Please print exactly the lines from the one containing "R14: 16k (-15V, N3) -> 16k (N3, N6)" through the last line of the records, and only those. Leave out any pictures.
Start of RECORDS FOR THIS TASK
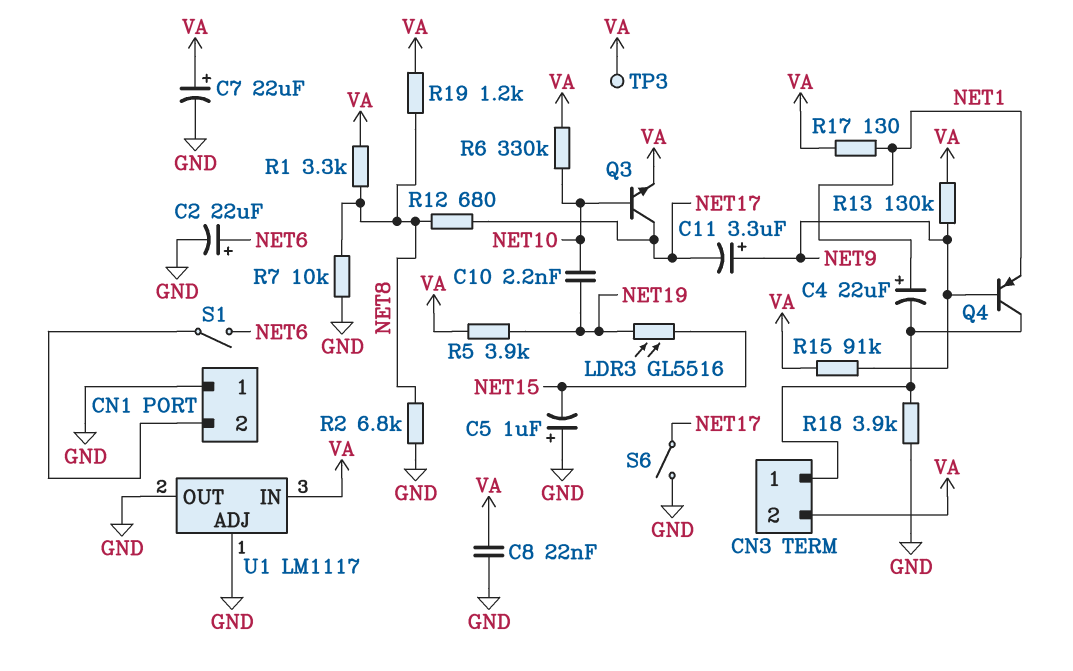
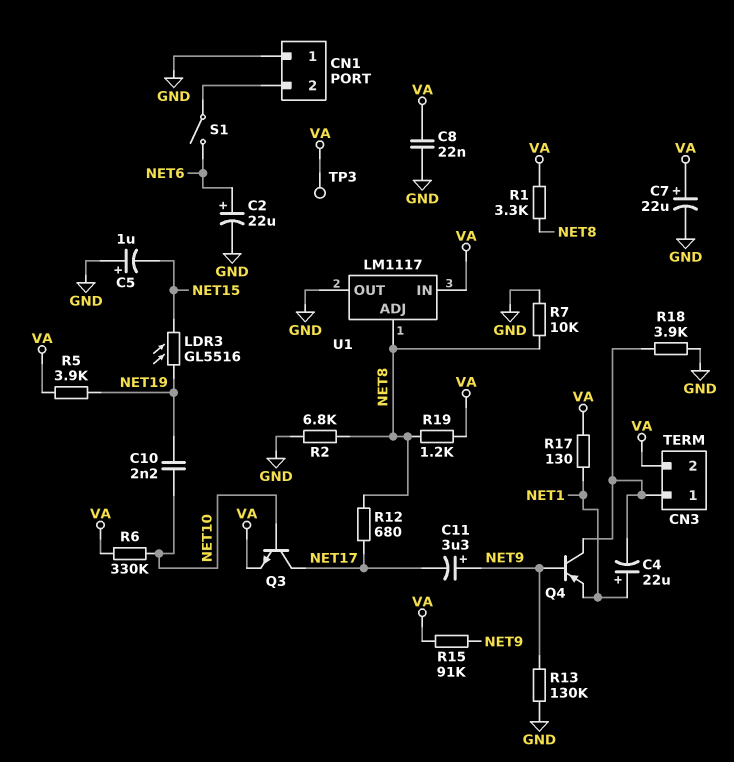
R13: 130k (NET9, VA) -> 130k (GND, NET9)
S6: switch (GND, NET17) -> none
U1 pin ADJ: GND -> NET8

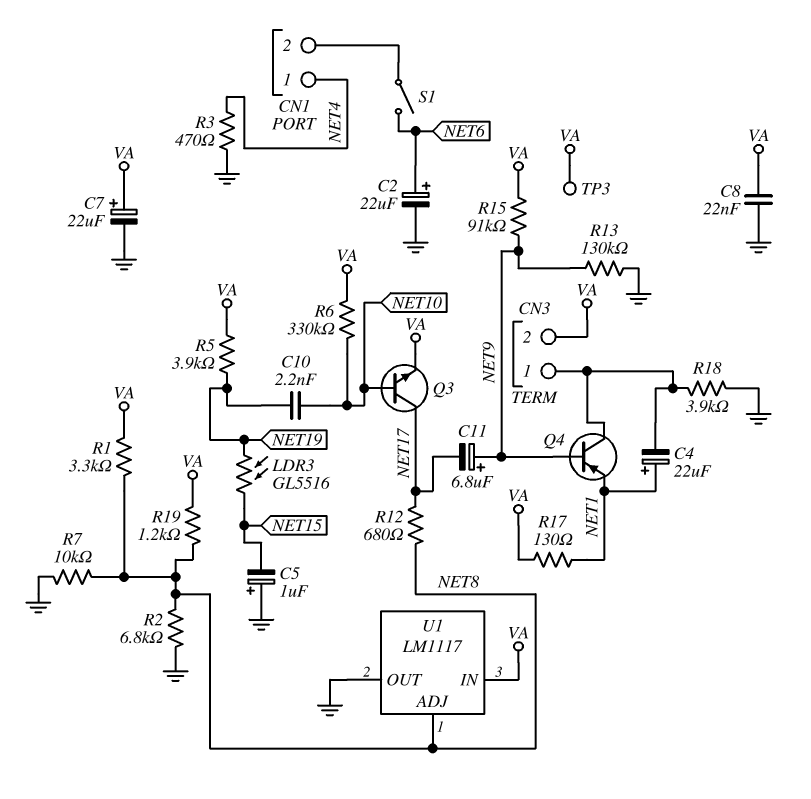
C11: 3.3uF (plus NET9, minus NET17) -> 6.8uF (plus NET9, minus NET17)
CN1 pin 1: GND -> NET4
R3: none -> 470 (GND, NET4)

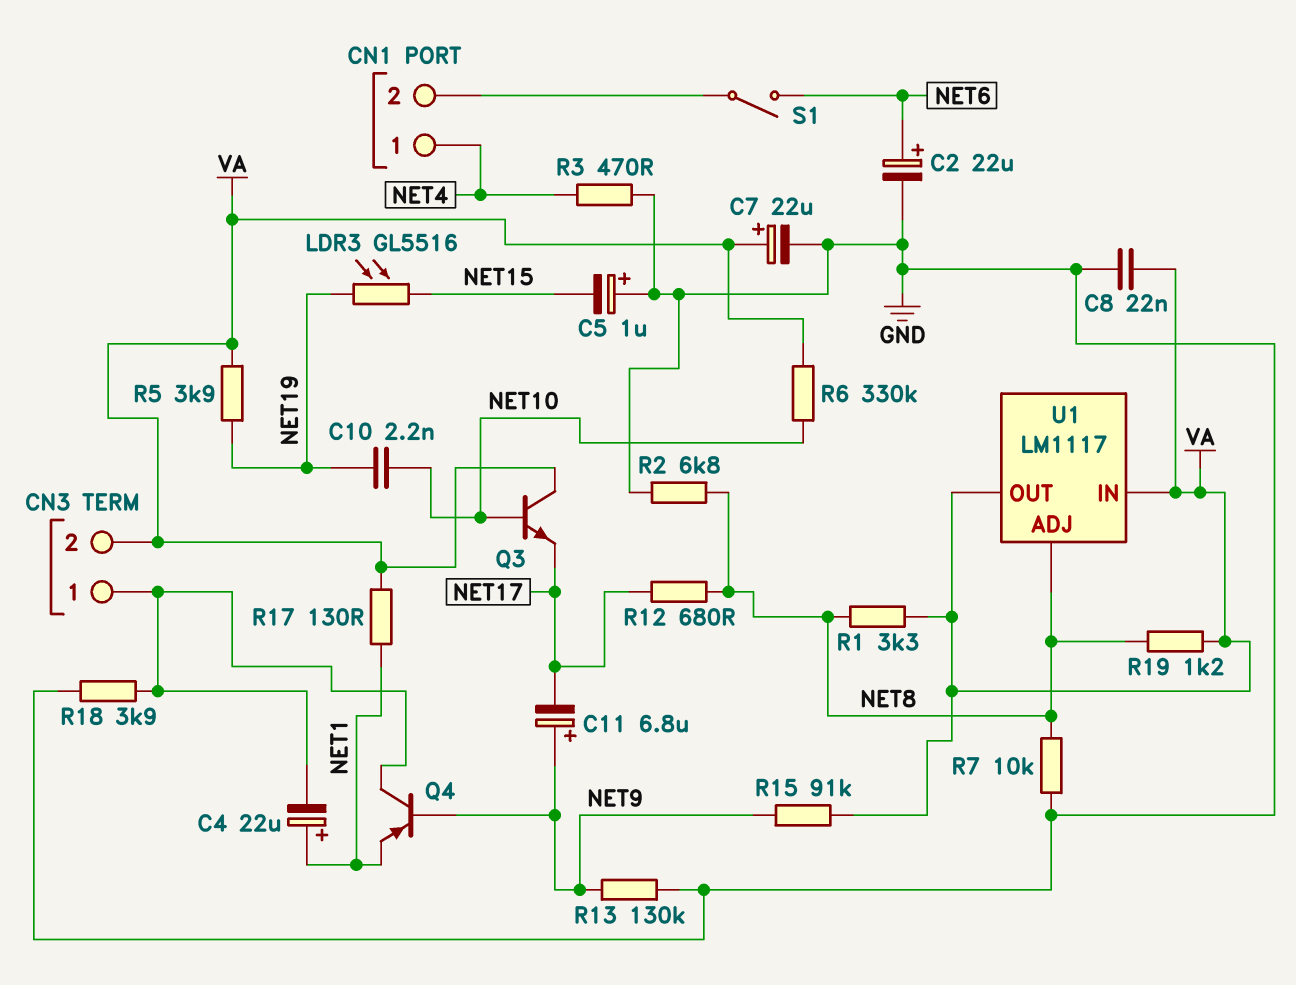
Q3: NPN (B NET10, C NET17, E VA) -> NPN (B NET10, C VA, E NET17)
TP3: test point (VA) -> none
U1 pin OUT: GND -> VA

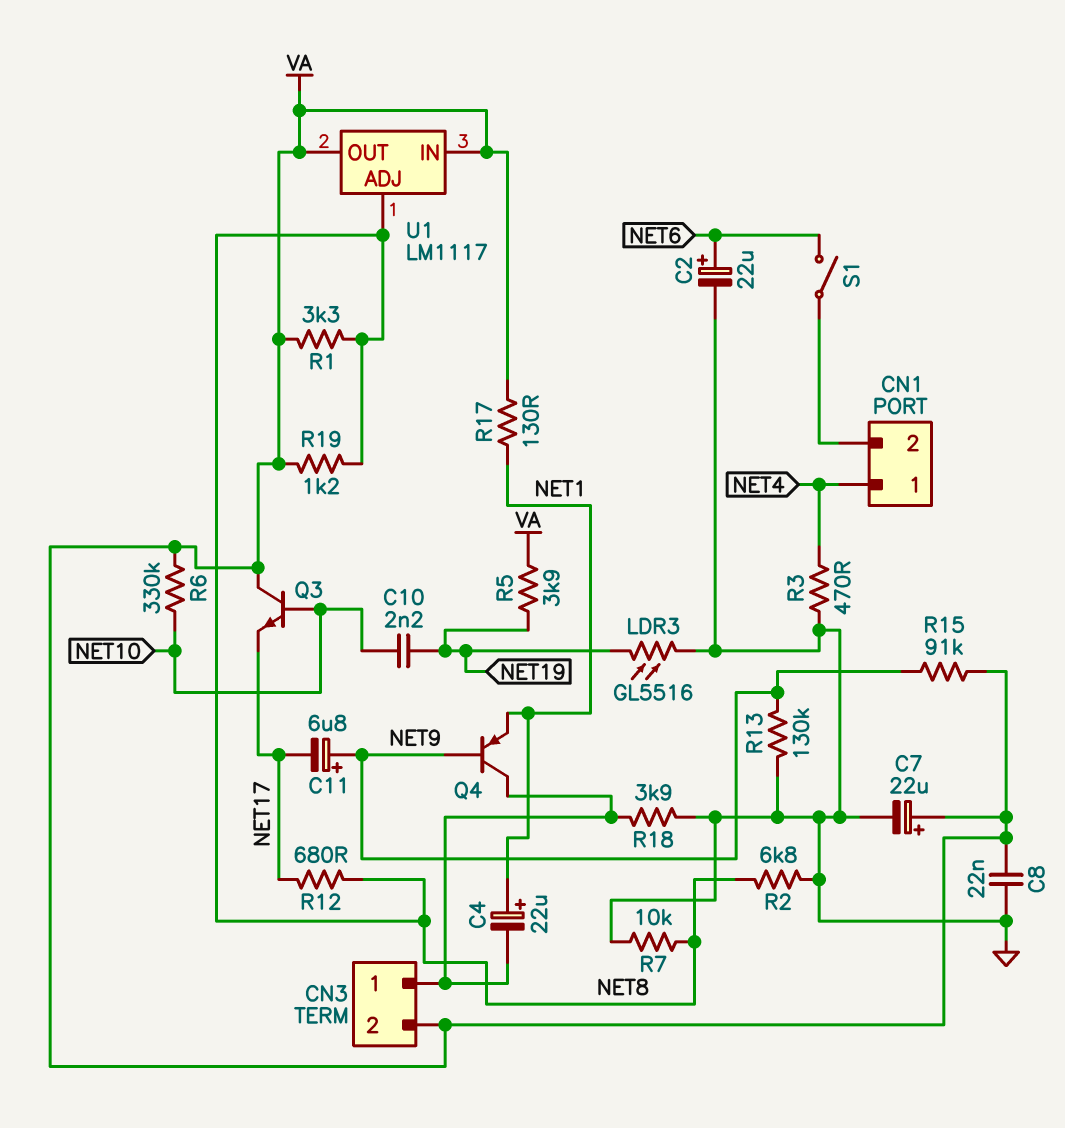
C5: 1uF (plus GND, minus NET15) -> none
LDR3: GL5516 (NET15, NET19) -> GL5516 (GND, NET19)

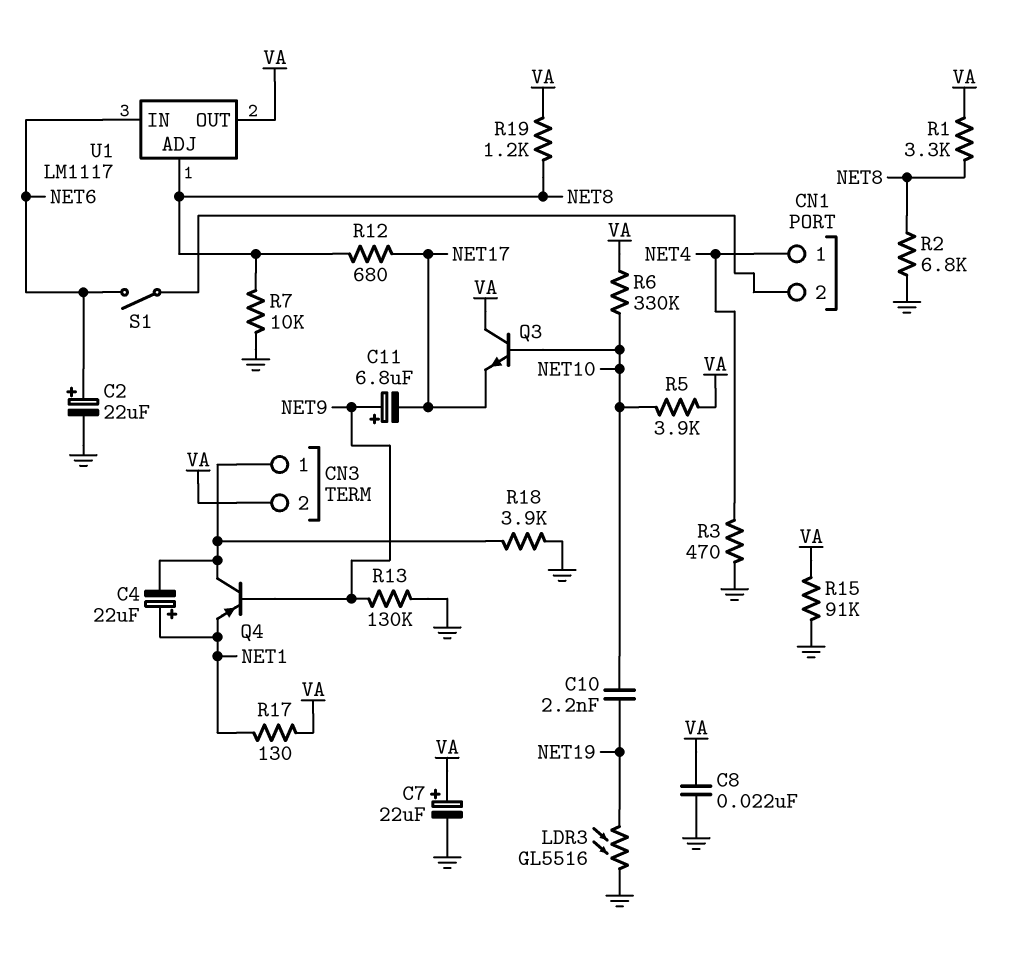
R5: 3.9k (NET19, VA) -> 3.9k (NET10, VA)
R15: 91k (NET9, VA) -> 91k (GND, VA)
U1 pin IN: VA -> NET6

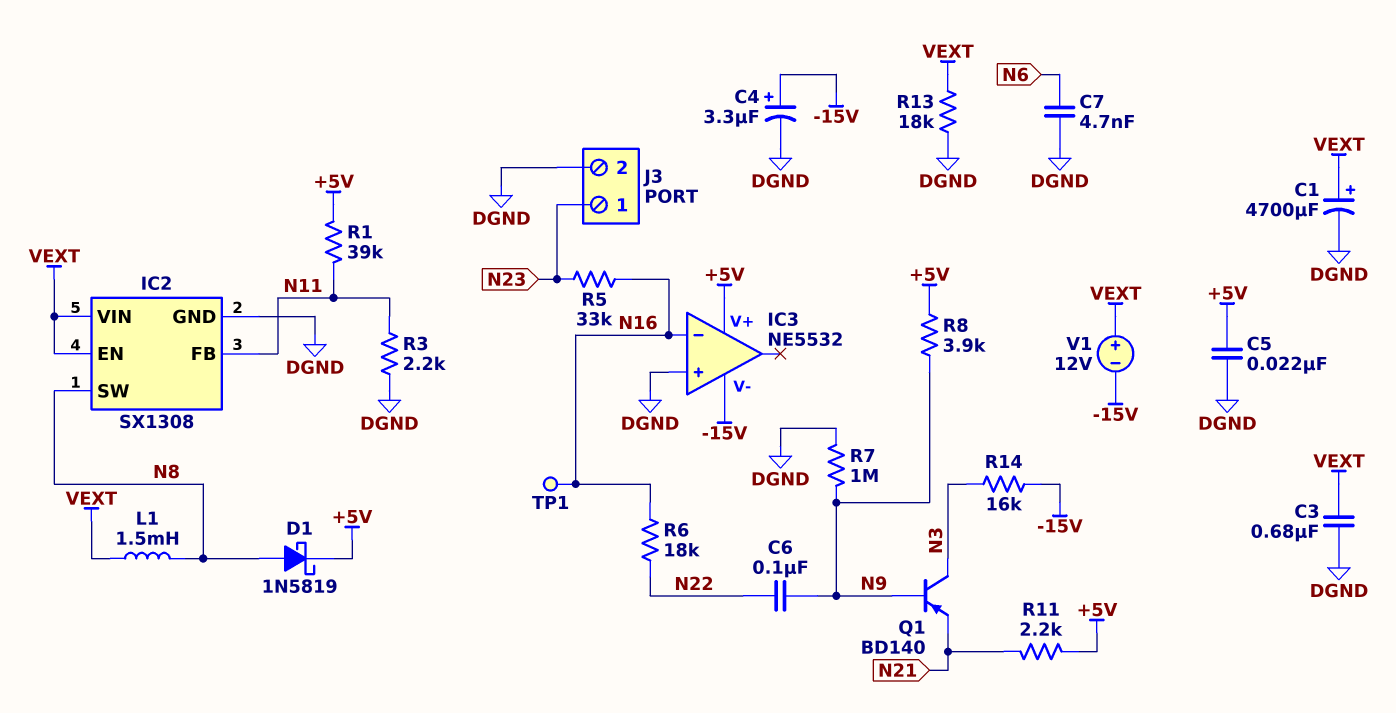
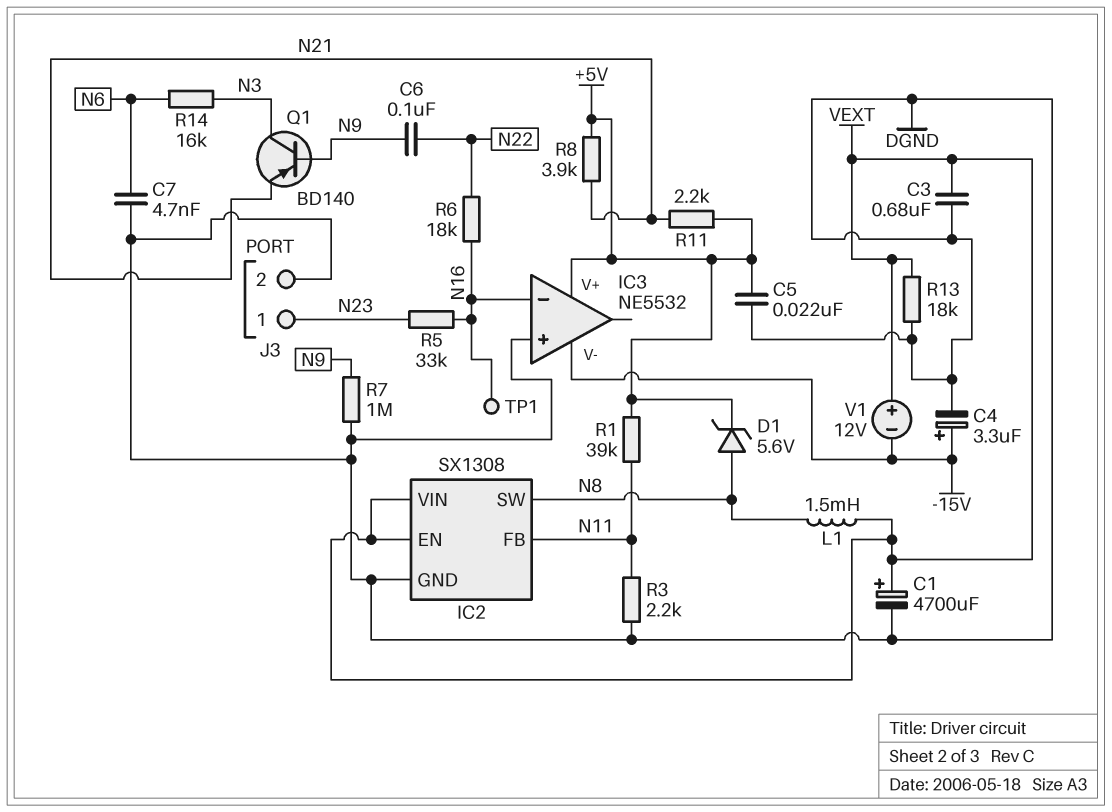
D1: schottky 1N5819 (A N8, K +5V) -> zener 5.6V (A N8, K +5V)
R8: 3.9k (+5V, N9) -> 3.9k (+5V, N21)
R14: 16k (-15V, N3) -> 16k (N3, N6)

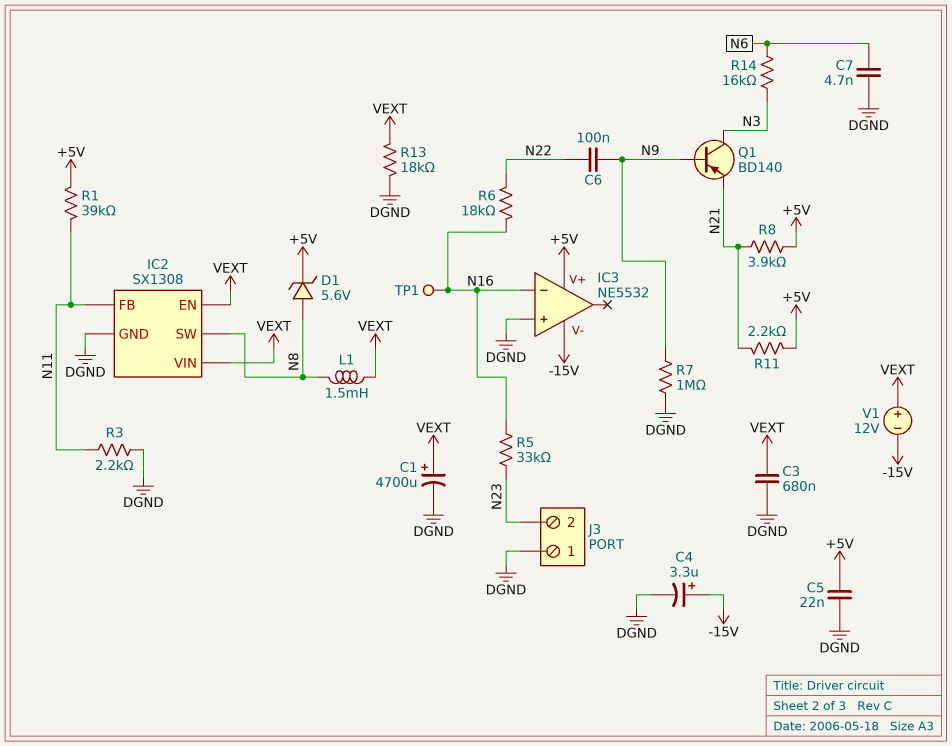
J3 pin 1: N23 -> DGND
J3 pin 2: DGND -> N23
End of RECORDS FOR THIS TASK
REPLY:
R14: 16k (-15V, N3) -> 16k (N3, N6)

J3 pin 1: N23 -> DGND
J3 pin 2: DGND -> N23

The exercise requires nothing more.